--- Supplied material Enclosed Below ---

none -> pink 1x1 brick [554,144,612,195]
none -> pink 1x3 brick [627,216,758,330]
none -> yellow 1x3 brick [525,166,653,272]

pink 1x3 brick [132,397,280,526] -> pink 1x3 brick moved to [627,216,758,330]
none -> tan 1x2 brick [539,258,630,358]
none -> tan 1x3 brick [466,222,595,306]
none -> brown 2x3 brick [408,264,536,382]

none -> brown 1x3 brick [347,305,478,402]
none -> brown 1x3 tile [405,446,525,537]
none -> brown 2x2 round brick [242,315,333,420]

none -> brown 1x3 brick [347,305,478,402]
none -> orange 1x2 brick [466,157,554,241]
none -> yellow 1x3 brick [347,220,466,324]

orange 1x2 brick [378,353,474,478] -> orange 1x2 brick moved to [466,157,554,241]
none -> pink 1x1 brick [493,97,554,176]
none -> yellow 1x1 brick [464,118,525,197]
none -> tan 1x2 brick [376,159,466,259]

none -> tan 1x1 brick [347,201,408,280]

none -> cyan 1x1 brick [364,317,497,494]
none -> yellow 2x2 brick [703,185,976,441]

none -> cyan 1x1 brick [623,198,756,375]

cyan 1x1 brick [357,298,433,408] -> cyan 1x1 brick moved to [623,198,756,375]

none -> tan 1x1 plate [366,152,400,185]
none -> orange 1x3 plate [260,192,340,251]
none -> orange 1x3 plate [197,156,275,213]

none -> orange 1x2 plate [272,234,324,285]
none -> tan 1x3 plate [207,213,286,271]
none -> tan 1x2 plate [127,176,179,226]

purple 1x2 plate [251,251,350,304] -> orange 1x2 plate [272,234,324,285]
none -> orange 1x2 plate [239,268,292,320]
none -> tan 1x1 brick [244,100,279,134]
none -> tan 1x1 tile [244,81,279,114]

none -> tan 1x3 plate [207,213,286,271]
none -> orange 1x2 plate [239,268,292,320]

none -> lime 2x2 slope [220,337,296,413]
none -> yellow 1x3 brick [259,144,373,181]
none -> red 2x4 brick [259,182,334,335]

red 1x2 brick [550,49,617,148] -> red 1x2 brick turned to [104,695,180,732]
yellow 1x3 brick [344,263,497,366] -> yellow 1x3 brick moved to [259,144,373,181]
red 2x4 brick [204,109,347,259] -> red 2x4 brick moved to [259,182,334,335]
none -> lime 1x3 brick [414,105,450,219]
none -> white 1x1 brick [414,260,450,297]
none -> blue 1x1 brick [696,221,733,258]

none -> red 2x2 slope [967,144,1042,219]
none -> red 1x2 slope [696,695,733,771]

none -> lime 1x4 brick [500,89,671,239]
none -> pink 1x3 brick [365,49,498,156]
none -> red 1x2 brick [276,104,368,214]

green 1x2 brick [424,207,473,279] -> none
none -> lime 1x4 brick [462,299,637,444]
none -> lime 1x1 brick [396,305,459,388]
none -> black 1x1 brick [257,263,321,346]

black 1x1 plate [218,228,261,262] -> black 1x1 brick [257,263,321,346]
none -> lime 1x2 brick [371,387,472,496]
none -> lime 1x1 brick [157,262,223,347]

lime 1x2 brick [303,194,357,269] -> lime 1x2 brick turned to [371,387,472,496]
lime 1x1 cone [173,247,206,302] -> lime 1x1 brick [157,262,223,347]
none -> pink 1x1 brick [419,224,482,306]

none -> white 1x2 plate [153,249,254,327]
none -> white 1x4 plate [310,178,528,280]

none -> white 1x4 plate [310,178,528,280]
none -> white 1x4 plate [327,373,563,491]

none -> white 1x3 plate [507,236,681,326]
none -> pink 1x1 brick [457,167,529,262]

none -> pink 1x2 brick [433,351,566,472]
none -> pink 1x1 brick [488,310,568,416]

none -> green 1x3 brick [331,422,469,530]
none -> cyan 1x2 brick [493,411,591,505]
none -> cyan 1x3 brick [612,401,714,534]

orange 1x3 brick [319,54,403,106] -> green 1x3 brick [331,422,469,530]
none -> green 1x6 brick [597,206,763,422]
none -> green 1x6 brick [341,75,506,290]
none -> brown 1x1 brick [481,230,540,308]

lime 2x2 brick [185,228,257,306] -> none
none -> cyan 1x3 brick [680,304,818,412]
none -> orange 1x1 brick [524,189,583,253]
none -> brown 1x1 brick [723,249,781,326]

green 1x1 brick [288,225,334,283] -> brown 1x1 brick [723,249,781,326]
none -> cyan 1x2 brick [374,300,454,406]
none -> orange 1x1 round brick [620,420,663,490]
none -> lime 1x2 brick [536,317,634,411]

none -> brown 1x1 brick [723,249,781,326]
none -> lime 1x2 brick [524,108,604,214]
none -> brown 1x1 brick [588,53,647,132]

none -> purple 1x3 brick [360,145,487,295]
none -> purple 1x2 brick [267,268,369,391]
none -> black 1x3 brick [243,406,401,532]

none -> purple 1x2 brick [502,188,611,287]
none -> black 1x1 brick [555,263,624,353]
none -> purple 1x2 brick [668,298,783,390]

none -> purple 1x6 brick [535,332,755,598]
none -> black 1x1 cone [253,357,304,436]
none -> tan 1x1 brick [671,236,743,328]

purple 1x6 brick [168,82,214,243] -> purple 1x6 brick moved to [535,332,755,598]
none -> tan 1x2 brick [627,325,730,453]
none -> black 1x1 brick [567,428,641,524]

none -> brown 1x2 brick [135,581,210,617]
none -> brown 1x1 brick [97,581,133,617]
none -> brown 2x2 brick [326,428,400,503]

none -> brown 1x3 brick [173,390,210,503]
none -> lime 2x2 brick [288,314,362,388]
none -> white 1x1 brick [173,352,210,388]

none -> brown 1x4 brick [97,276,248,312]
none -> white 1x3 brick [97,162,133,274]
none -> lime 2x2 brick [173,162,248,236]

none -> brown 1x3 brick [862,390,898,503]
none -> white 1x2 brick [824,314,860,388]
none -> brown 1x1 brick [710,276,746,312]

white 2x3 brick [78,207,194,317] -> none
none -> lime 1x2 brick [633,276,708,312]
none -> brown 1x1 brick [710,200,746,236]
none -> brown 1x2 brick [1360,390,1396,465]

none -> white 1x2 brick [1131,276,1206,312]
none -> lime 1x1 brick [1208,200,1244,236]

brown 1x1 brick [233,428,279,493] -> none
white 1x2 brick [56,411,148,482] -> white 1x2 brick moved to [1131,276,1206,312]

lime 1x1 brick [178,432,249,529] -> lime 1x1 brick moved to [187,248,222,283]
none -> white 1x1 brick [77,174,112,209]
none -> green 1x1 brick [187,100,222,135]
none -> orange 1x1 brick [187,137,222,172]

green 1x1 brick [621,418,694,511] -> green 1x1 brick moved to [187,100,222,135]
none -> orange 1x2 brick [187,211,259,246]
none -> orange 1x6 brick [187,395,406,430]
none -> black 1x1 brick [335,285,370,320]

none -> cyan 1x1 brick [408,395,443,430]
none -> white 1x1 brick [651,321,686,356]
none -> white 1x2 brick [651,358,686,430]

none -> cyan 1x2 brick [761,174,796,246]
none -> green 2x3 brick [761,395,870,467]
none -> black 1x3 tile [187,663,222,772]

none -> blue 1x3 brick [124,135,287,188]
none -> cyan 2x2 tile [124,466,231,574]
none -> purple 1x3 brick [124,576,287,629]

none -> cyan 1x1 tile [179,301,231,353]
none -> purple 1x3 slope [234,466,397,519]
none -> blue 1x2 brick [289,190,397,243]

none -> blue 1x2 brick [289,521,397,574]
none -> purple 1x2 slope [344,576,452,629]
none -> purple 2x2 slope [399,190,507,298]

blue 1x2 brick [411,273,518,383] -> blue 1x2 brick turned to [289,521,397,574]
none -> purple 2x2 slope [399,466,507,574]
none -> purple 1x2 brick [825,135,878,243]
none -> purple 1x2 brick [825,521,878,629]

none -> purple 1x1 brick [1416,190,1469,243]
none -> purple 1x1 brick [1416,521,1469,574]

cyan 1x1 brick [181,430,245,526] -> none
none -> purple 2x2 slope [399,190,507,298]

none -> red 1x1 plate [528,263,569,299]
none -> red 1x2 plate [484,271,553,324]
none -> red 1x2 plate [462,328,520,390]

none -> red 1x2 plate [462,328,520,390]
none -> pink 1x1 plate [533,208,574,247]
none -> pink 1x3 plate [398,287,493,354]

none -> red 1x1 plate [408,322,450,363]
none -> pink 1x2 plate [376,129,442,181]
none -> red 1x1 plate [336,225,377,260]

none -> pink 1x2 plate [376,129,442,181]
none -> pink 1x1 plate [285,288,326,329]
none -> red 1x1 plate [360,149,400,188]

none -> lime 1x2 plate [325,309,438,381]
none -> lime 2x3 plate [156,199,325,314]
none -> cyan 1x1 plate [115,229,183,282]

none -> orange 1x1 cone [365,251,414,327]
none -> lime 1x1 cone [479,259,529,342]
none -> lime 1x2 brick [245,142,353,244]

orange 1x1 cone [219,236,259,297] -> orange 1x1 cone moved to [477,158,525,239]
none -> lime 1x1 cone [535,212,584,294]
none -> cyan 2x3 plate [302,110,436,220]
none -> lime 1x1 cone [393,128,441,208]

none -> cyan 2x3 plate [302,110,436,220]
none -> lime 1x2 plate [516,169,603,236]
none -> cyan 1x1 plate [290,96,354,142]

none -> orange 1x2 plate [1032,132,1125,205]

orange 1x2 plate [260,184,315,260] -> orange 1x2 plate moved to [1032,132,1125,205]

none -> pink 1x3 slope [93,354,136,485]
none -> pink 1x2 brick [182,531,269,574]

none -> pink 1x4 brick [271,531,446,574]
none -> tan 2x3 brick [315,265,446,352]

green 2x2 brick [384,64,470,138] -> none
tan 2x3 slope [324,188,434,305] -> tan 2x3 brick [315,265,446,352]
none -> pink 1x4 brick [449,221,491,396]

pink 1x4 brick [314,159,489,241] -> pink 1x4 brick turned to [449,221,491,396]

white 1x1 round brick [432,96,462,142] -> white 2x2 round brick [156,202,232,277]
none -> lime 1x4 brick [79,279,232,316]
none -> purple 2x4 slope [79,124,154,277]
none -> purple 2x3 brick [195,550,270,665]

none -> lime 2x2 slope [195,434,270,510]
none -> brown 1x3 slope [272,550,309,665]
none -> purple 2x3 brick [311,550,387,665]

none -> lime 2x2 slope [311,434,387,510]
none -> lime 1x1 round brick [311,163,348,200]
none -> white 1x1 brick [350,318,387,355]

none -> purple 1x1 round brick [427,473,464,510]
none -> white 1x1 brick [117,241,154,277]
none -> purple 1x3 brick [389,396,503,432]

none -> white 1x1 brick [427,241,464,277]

--- End of Enclosed Supplied material ---

= Task instructions =
The lines to copy run from the first line of the entries to the line containing "none -> cyan 1x1 brick [623,198,756,375]"; copy them exactly and output nothing else.

= Answer for this exercise =
none -> pink 1x1 brick [554,144,612,195]
none -> pink 1x3 brick [627,216,758,330]
none -> yellow 1x3 brick [525,166,653,272]

pink 1x3 brick [132,397,280,526] -> pink 1x3 brick moved to [627,216,758,330]
none -> tan 1x2 brick [539,258,630,358]
none -> tan 1x3 brick [466,222,595,306]
none -> brown 2x3 brick [408,264,536,382]

none -> brown 1x3 brick [347,305,478,402]
none -> brown 1x3 tile [405,446,525,537]
none -> brown 2x2 round brick [242,315,333,420]

none -> brown 1x3 brick [347,305,478,402]
none -> orange 1x2 brick [466,157,554,241]
none -> yellow 1x3 brick [347,220,466,324]

orange 1x2 brick [378,353,474,478] -> orange 1x2 brick moved to [466,157,554,241]
none -> pink 1x1 brick [493,97,554,176]
none -> yellow 1x1 brick [464,118,525,197]
none -> tan 1x2 brick [376,159,466,259]

none -> tan 1x1 brick [347,201,408,280]

none -> cyan 1x1 brick [364,317,497,494]
none -> yellow 2x2 brick [703,185,976,441]

none -> cyan 1x1 brick [623,198,756,375]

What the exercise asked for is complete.